TASK BRIEF
A complete answer includes every line below with the word "turquoise".

RECORDS
================================

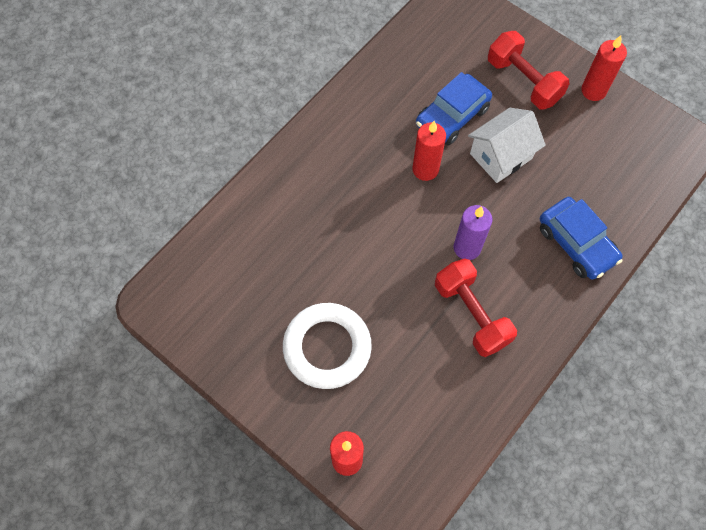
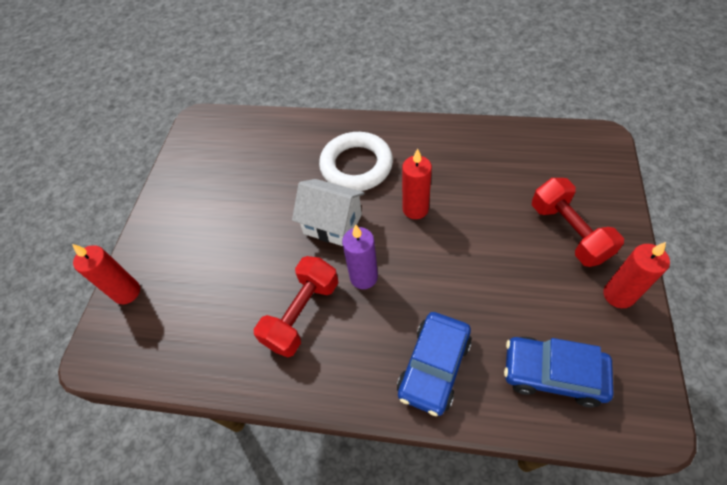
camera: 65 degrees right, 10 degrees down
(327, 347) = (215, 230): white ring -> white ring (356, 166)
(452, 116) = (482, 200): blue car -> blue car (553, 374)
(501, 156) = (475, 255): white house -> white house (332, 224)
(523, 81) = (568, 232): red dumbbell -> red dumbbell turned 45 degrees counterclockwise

================================

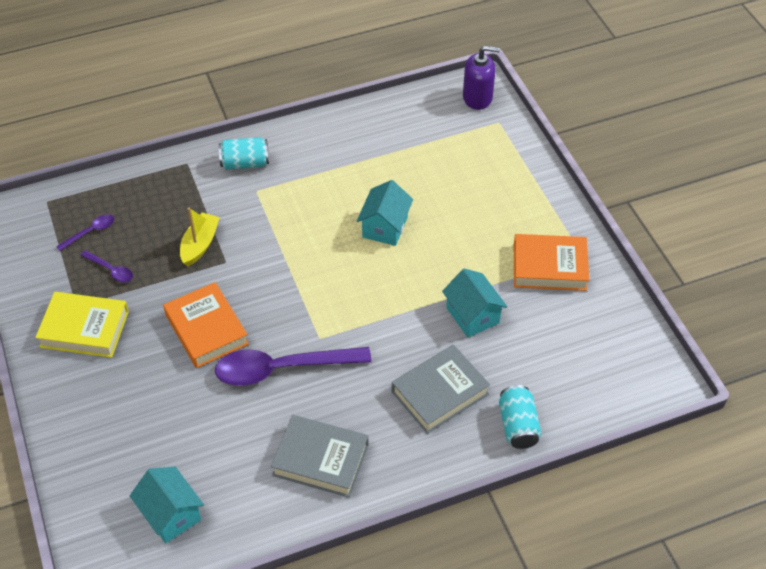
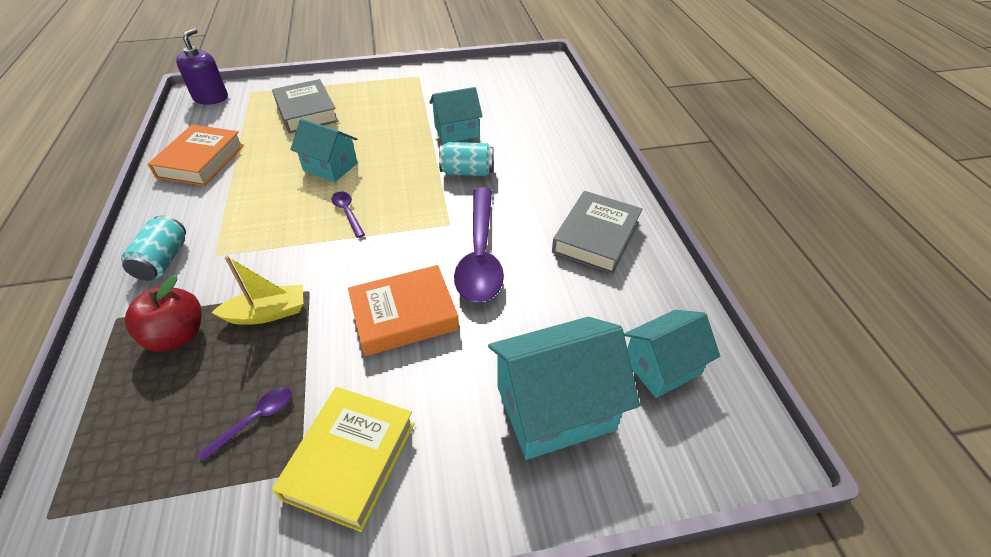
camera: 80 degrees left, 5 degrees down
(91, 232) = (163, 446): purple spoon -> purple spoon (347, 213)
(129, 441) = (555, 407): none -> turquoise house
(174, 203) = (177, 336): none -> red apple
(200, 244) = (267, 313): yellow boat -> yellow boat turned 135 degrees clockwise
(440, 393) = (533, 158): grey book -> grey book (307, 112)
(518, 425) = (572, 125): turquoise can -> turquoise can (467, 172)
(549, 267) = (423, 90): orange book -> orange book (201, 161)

================================

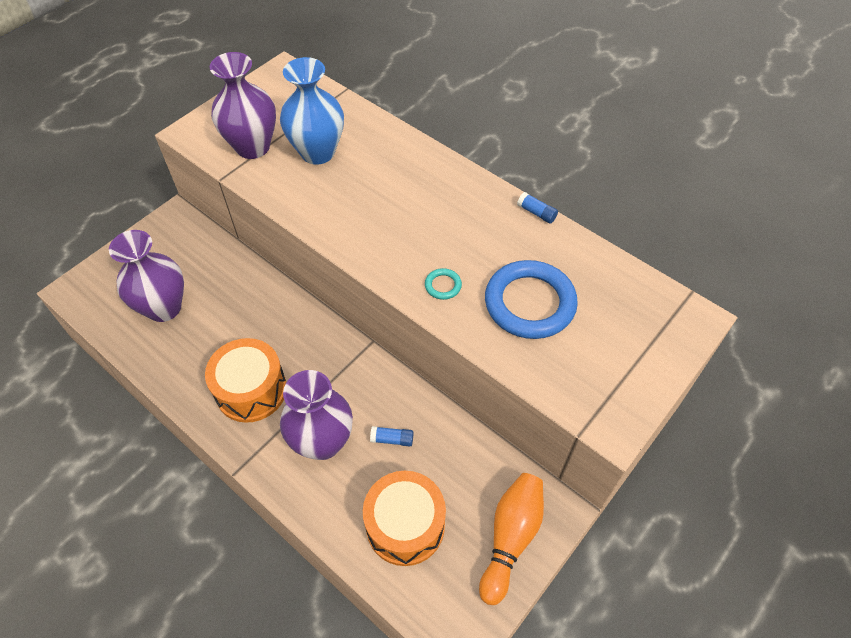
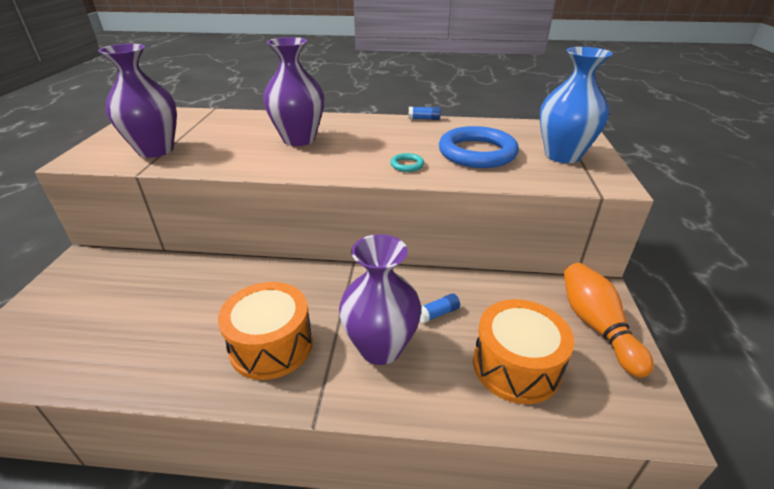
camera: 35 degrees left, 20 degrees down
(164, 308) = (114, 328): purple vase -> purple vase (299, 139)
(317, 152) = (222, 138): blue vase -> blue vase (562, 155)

================================

WRITTEN RESPONSE
(129, 441) = (555, 407): none -> turquoise house
(518, 425) = (572, 125): turquoise can -> turquoise can (467, 172)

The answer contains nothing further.